### [Problem]
Write down the whole listing below again without changing a word.

Material supplied section start

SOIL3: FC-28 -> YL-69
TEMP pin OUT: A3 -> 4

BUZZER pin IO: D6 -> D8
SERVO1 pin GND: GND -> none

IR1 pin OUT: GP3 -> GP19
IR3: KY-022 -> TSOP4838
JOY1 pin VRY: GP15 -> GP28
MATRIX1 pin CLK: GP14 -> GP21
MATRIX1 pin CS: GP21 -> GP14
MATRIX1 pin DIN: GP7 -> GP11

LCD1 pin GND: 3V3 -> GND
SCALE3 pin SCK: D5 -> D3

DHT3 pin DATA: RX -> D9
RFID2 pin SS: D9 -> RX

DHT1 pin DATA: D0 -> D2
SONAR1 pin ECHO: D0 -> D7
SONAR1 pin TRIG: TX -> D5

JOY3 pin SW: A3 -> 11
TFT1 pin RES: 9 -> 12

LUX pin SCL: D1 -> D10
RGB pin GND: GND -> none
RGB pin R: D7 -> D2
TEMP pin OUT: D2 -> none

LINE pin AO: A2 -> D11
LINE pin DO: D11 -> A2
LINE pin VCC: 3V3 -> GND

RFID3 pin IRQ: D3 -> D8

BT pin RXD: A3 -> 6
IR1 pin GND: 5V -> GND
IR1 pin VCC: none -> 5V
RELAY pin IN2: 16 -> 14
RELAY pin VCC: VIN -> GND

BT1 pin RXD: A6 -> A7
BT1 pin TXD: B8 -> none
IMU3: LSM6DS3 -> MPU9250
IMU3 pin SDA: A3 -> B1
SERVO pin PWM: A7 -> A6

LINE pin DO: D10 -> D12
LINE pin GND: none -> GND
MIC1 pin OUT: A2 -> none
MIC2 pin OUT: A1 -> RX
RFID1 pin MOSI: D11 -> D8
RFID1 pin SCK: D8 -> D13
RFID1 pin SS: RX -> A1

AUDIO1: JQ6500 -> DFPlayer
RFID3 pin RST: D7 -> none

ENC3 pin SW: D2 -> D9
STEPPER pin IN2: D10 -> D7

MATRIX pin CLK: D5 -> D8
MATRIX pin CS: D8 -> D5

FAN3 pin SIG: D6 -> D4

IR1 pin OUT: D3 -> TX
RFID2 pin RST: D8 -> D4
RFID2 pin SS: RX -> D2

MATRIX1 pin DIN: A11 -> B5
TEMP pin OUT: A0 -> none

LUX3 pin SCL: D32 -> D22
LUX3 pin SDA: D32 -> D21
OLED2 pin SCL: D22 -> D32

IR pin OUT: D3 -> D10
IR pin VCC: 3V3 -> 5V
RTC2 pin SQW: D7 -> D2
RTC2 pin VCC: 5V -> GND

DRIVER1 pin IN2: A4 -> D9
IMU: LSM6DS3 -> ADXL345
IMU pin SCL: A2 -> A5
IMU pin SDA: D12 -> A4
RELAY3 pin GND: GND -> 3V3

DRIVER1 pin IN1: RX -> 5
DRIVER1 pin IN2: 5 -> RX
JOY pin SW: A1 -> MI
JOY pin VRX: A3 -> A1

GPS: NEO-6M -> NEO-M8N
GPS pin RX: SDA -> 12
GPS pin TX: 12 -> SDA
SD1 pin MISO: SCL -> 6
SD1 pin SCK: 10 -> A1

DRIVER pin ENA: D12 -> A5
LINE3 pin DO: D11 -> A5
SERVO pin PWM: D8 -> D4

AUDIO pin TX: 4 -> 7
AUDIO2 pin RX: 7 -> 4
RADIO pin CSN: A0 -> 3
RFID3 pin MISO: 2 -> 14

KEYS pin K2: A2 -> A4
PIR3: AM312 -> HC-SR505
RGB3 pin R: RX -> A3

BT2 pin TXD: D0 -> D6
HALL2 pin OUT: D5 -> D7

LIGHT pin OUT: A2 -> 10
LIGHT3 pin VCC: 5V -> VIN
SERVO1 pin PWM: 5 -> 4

Material supplied section end

### [Answer area]
SOIL3: FC-28 -> YL-69
TEMP pin OUT: A3 -> 4

BUZZER pin IO: D6 -> D8
SERVO1 pin GND: GND -> none

IR1 pin OUT: GP3 -> GP19
IR3: KY-022 -> TSOP4838
JOY1 pin VRY: GP15 -> GP28
MATRIX1 pin CLK: GP14 -> GP21
MATRIX1 pin CS: GP21 -> GP14
MATRIX1 pin DIN: GP7 -> GP11

LCD1 pin GND: 3V3 -> GND
SCALE3 pin SCK: D5 -> D3

DHT3 pin DATA: RX -> D9
RFID2 pin SS: D9 -> RX

DHT1 pin DATA: D0 -> D2
SONAR1 pin ECHO: D0 -> D7
SONAR1 pin TRIG: TX -> D5

JOY3 pin SW: A3 -> 11
TFT1 pin RES: 9 -> 12

LUX pin SCL: D1 -> D10
RGB pin GND: GND -> none
RGB pin R: D7 -> D2
TEMP pin OUT: D2 -> none

LINE pin AO: A2 -> D11
LINE pin DO: D11 -> A2
LINE pin VCC: 3V3 -> GND

RFID3 pin IRQ: D3 -> D8

BT pin RXD: A3 -> 6
IR1 pin GND: 5V -> GND
IR1 pin VCC: none -> 5V
RELAY pin IN2: 16 -> 14
RELAY pin VCC: VIN -> GND

BT1 pin RXD: A6 -> A7
BT1 pin TXD: B8 -> none
IMU3: LSM6DS3 -> MPU9250
IMU3 pin SDA: A3 -> B1
SERVO pin PWM: A7 -> A6

LINE pin DO: D10 -> D12
LINE pin GND: none -> GND
MIC1 pin OUT: A2 -> none
MIC2 pin OUT: A1 -> RX
RFID1 pin MOSI: D11 -> D8
RFID1 pin SCK: D8 -> D13
RFID1 pin SS: RX -> A1

AUDIO1: JQ6500 -> DFPlayer
RFID3 pin RST: D7 -> none

ENC3 pin SW: D2 -> D9
STEPPER pin IN2: D10 -> D7

MATRIX pin CLK: D5 -> D8
MATRIX pin CS: D8 -> D5

FAN3 pin SIG: D6 -> D4

IR1 pin OUT: D3 -> TX
RFID2 pin RST: D8 -> D4
RFID2 pin SS: RX -> D2

MATRIX1 pin DIN: A11 -> B5
TEMP pin OUT: A0 -> none

LUX3 pin SCL: D32 -> D22
LUX3 pin SDA: D32 -> D21
OLED2 pin SCL: D22 -> D32

IR pin OUT: D3 -> D10
IR pin VCC: 3V3 -> 5V
RTC2 pin SQW: D7 -> D2
RTC2 pin VCC: 5V -> GND

DRIVER1 pin IN2: A4 -> D9
IMU: LSM6DS3 -> ADXL345
IMU pin SCL: A2 -> A5
IMU pin SDA: D12 -> A4
RELAY3 pin GND: GND -> 3V3

DRIVER1 pin IN1: RX -> 5
DRIVER1 pin IN2: 5 -> RX
JOY pin SW: A1 -> MI
JOY pin VRX: A3 -> A1

GPS: NEO-6M -> NEO-M8N
GPS pin RX: SDA -> 12
GPS pin TX: 12 -> SDA
SD1 pin MISO: SCL -> 6
SD1 pin SCK: 10 -> A1

DRIVER pin ENA: D12 -> A5
LINE3 pin DO: D11 -> A5
SERVO pin PWM: D8 -> D4

AUDIO pin TX: 4 -> 7
AUDIO2 pin RX: 7 -> 4
RADIO pin CSN: A0 -> 3
RFID3 pin MISO: 2 -> 14

KEYS pin K2: A2 -> A4
PIR3: AM312 -> HC-SR505
RGB3 pin R: RX -> A3

BT2 pin TXD: D0 -> D6
HALL2 pin OUT: D5 -> D7

LIGHT pin OUT: A2 -> 10
LIGHT3 pin VCC: 5V -> VIN
SERVO1 pin PWM: 5 -> 4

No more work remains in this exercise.